▶ [WORK TO BE COMPLETED]: The copy you return must match the listing word for word and carry no pictures.

▶ [WORKING DATA]:
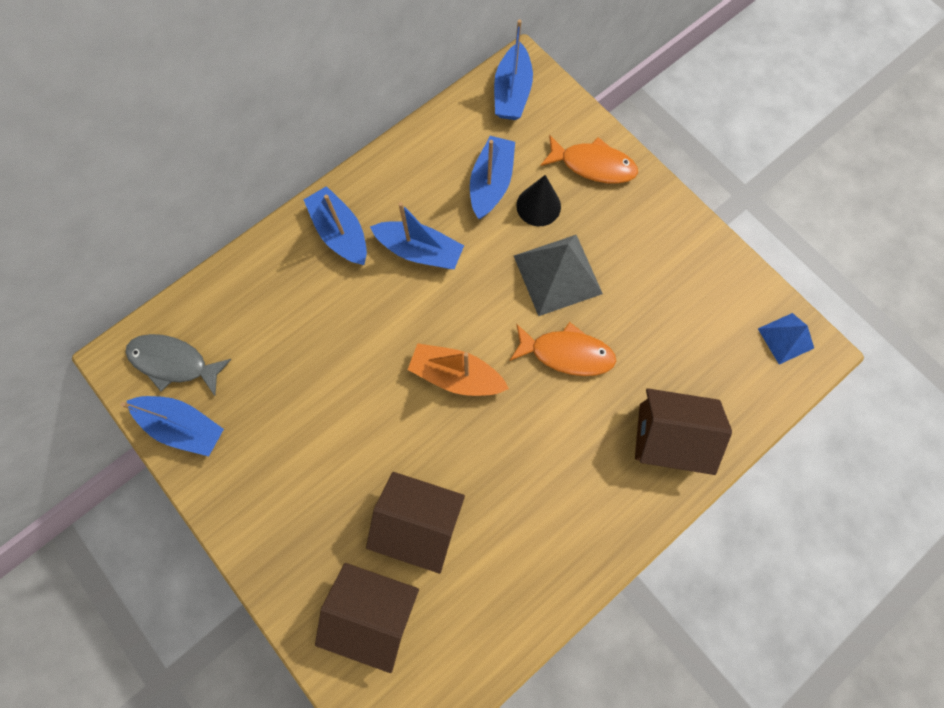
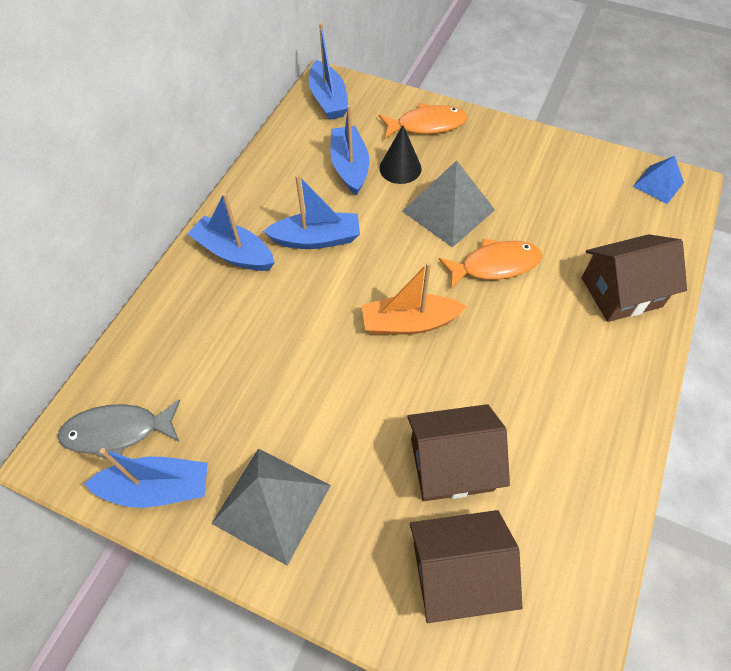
camera: 25 degrees left, 15 degrees down
(262, 483) = (272, 504): none -> grey pyramid

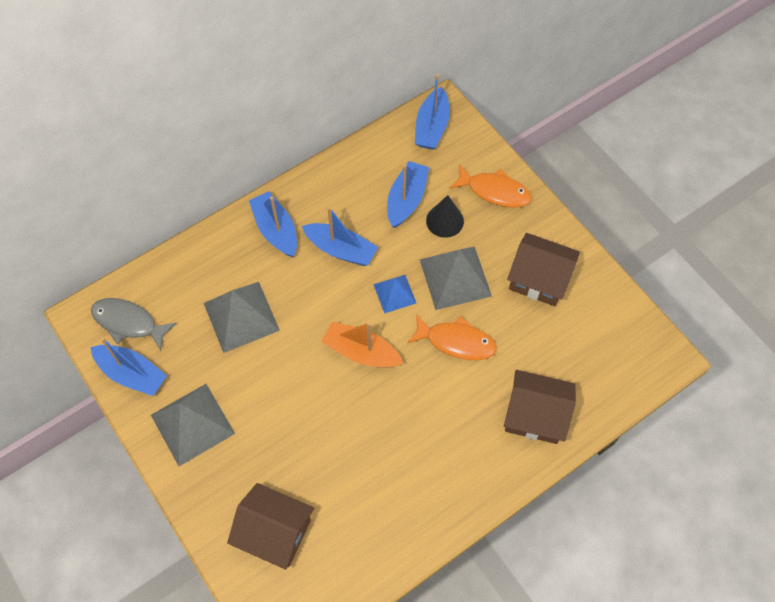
camera: 30 degrees right, 5 degrees up
(252, 355) = (241, 316): none -> grey pyramid
(451, 464) = (319, 465): brown house -> brown house (539, 279)
(658, 184) = (644, 344): blue pyramid -> blue pyramid (394, 293)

▶ [TASK ANSWER]:
camera: 25 degrees left, 15 degrees down
(262, 483) = (272, 504): none -> grey pyramid

camera: 30 degrees right, 5 degrees up
(252, 355) = (241, 316): none -> grey pyramid
(451, 464) = (319, 465): brown house -> brown house (539, 279)
(658, 184) = (644, 344): blue pyramid -> blue pyramid (394, 293)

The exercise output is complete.